PROBLEM TO SOLVE.
Scan the data below and work out how many of its lines contain the word "cutting". Give only that number.

BEGIN

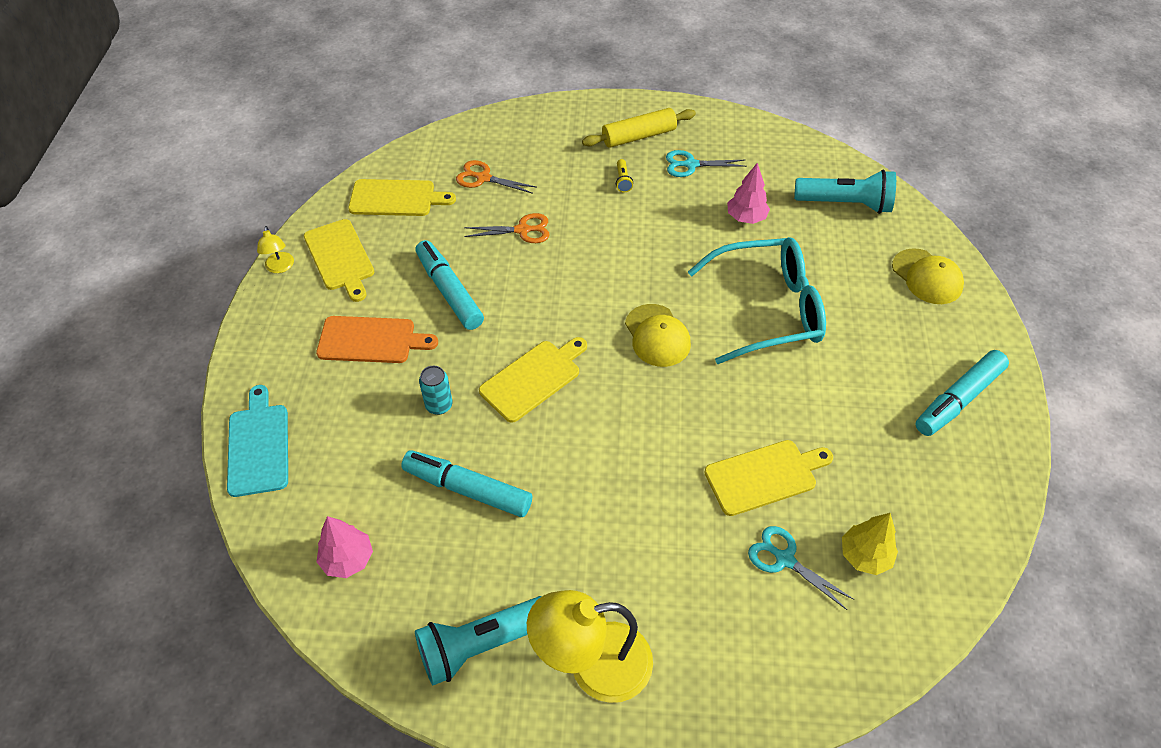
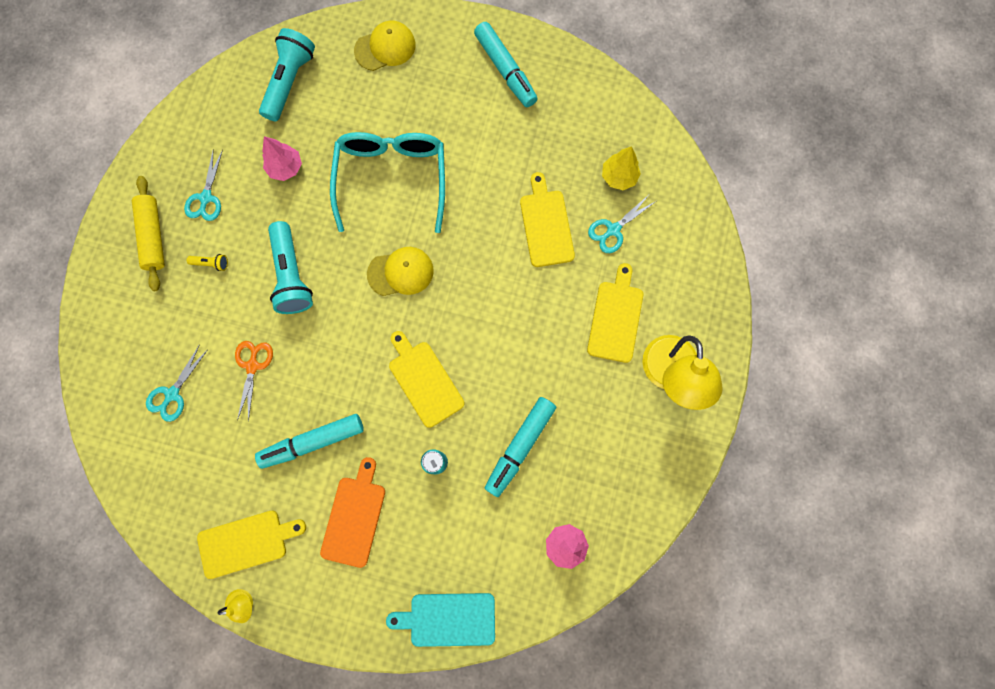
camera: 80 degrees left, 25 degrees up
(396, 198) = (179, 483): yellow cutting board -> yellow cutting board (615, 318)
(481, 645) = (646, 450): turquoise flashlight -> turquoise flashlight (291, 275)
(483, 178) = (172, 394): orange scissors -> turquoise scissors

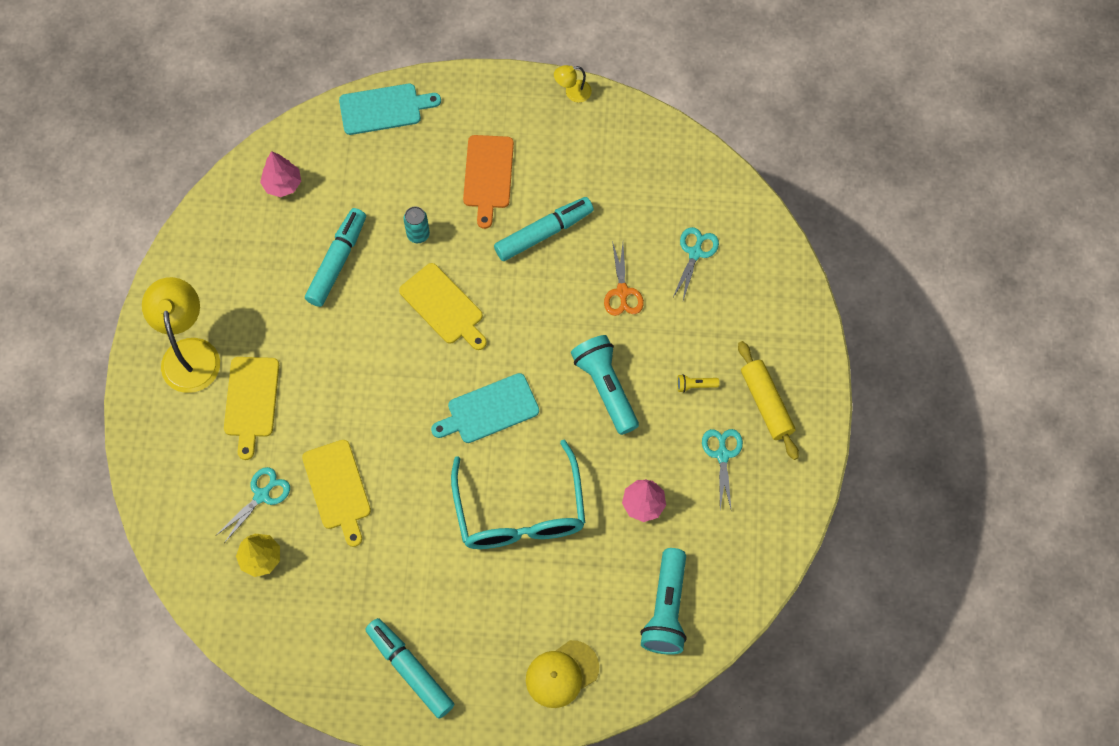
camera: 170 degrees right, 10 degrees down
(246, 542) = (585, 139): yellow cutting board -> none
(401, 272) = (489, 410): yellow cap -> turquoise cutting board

END
BEGIN

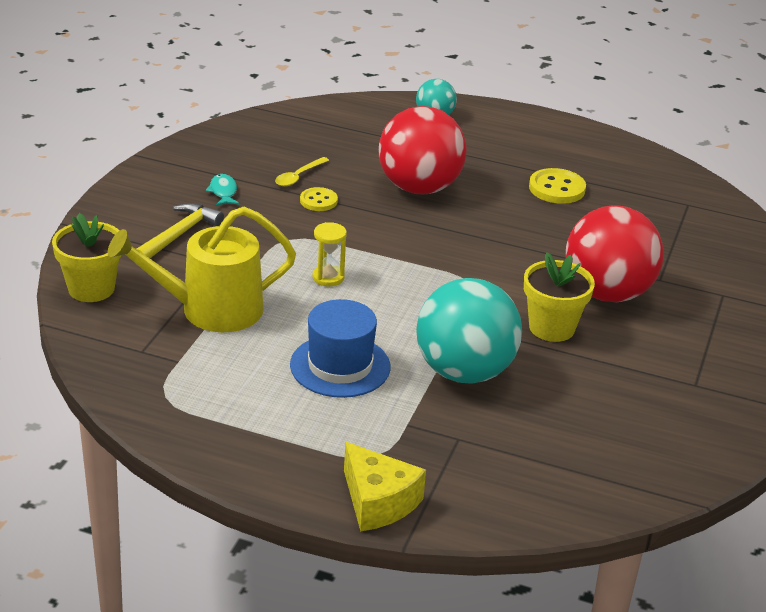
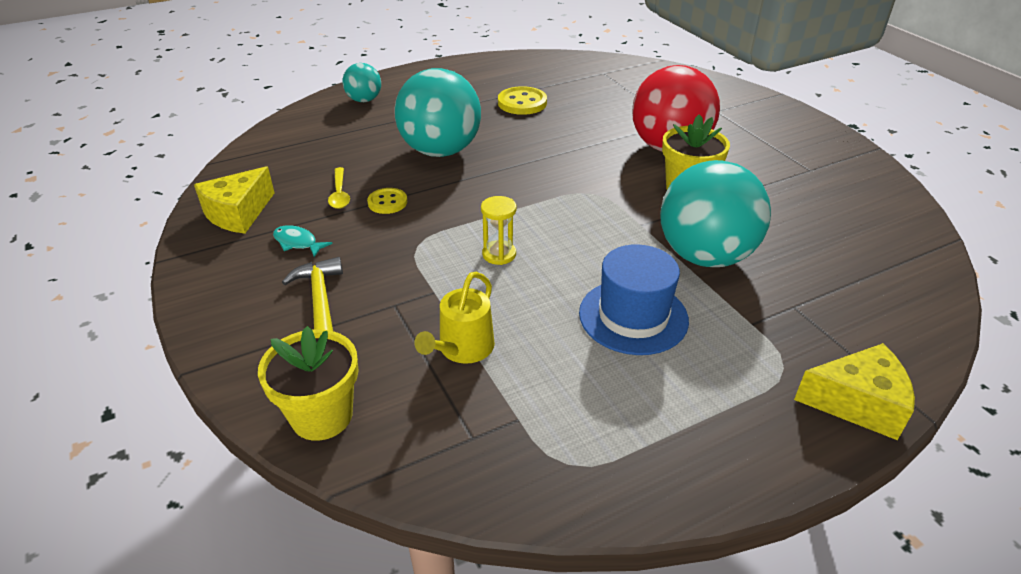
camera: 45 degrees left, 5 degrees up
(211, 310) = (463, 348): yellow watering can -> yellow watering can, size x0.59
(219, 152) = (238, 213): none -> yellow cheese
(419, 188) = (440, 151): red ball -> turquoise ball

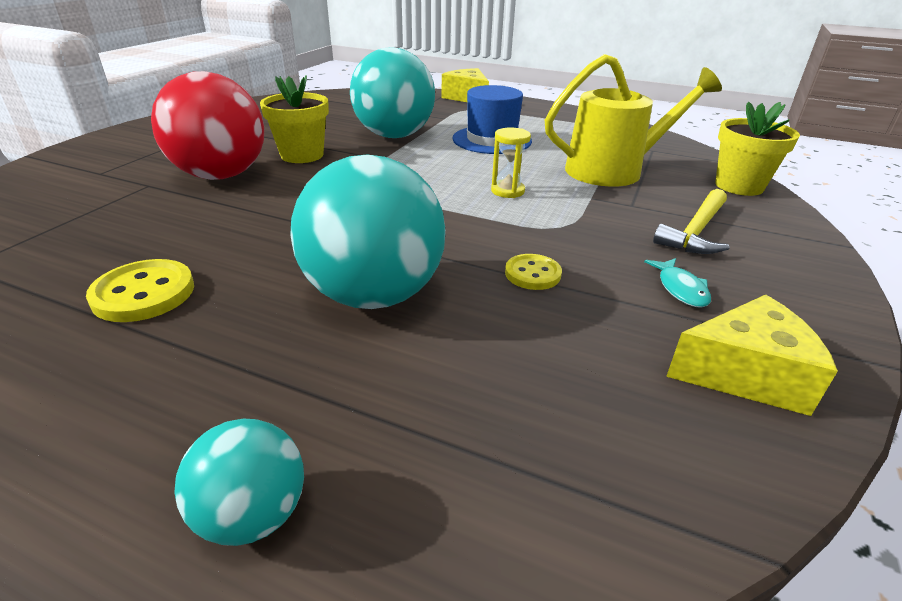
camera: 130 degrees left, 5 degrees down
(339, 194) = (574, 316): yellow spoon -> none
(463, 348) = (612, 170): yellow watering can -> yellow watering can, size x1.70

END

ANSWER BOX.
3